◆ **Your task**:
The lines below are to be quoted exactly, from the first through the one that contains "yellow serunal |".

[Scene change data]
[Start of section]

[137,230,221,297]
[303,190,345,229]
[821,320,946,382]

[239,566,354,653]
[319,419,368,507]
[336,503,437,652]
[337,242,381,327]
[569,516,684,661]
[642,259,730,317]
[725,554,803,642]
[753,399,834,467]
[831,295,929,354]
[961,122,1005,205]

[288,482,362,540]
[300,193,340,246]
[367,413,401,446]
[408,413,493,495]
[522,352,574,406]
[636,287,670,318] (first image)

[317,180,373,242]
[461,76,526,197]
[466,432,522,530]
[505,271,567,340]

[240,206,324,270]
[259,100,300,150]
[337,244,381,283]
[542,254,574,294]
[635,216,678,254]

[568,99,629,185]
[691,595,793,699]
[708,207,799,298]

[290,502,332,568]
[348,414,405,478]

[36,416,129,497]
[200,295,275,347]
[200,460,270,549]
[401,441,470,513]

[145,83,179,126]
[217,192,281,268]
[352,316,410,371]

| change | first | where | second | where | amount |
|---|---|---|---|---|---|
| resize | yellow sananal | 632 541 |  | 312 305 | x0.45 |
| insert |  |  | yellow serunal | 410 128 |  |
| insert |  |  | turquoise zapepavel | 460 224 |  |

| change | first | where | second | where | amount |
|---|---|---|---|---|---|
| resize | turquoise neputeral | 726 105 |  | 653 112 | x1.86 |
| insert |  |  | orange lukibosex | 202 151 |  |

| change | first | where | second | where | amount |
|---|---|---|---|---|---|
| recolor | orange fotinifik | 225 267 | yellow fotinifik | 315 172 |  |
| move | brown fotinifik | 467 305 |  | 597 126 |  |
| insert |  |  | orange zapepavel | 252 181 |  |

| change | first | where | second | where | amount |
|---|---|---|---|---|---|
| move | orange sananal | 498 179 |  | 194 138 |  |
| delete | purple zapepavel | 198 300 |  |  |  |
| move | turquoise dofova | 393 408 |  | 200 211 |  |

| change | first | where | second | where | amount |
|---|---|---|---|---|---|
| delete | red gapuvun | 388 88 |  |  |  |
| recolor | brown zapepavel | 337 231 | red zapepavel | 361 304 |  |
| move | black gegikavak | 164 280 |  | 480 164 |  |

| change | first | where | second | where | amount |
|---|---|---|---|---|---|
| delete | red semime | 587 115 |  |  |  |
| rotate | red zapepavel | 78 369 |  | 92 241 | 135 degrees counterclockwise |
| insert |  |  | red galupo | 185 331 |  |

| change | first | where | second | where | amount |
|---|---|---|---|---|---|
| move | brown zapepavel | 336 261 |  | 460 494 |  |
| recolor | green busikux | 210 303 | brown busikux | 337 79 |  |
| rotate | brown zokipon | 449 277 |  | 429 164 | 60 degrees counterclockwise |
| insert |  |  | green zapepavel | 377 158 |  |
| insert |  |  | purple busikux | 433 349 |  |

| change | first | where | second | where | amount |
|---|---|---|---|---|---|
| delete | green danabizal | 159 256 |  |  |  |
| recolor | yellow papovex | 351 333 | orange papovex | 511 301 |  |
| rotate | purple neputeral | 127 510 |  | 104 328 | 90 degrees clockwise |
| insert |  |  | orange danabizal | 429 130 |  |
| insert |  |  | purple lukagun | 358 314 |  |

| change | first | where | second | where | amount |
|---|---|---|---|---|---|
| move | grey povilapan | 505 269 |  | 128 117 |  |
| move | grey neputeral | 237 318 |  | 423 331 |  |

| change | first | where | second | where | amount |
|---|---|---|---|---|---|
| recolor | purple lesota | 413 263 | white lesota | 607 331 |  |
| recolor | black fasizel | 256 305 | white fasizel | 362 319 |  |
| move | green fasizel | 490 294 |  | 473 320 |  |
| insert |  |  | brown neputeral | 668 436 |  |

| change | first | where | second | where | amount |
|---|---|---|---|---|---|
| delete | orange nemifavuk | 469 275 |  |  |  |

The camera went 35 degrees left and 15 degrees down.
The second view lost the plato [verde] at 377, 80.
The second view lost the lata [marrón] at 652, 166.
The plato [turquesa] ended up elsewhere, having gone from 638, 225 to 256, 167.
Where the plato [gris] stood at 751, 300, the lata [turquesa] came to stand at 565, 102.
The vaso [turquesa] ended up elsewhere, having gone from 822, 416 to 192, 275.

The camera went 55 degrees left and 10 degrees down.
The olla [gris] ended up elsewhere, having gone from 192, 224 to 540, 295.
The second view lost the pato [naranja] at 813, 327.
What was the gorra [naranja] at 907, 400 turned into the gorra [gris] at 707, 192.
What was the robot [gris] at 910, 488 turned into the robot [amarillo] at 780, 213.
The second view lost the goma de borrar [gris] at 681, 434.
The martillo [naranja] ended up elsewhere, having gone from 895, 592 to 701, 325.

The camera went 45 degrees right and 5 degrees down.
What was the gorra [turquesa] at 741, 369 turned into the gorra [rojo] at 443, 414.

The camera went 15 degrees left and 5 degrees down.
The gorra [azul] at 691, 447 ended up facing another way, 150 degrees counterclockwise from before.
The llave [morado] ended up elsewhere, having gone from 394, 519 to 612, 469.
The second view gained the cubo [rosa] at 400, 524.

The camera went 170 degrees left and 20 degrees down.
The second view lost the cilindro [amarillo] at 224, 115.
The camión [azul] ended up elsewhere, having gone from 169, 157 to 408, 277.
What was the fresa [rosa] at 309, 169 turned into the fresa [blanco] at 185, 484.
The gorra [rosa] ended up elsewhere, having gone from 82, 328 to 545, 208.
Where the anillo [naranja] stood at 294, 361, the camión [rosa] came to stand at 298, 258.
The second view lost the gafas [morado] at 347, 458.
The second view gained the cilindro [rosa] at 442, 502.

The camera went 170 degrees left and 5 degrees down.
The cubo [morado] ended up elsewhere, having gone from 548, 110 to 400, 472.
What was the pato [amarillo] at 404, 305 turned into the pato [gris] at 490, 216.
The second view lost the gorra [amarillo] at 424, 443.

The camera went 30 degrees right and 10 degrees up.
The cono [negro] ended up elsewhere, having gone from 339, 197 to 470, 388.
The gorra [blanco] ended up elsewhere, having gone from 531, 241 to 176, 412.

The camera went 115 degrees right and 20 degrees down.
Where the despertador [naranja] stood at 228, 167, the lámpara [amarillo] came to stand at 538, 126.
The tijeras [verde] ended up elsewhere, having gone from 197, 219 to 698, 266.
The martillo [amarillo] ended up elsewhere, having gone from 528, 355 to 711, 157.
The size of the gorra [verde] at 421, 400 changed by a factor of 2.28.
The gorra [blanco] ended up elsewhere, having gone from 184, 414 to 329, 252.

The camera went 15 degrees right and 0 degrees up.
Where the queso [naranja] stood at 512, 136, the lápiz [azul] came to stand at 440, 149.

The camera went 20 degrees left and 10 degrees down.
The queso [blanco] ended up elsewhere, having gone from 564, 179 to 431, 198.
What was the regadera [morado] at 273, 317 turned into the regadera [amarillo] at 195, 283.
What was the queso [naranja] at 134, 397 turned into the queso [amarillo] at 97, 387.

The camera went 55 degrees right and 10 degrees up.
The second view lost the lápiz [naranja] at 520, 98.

[End of section]

◆ **Written answer**:
[137,230,221,297]
[303,190,345,229]
[821,320,946,382]

[239,566,354,653]
[319,419,368,507]
[336,503,437,652]
[337,242,381,327]
[569,516,684,661]
[642,259,730,317]
[725,554,803,642]
[753,399,834,467]
[831,295,929,354]
[961,122,1005,205]

[288,482,362,540]
[300,193,340,246]
[367,413,401,446]
[408,413,493,495]
[522,352,574,406]
[636,287,670,318] (first image)

[317,180,373,242]
[461,76,526,197]
[466,432,522,530]
[505,271,567,340]

[240,206,324,270]
[259,100,300,150]
[337,244,381,283]
[542,254,574,294]
[635,216,678,254]

[568,99,629,185]
[691,595,793,699]
[708,207,799,298]

[290,502,332,568]
[348,414,405,478]

[36,416,129,497]
[200,295,275,347]
[200,460,270,549]
[401,441,470,513]

[145,83,179,126]
[217,192,281,268]
[352,316,410,371]

| change | first | where | second | where | amount |
|---|---|---|---|---|---|
| resize | yellow sananal | 632 541 |  | 312 305 | x0.45 |
| insert |  |  | yellow serunal | 410 128 |  |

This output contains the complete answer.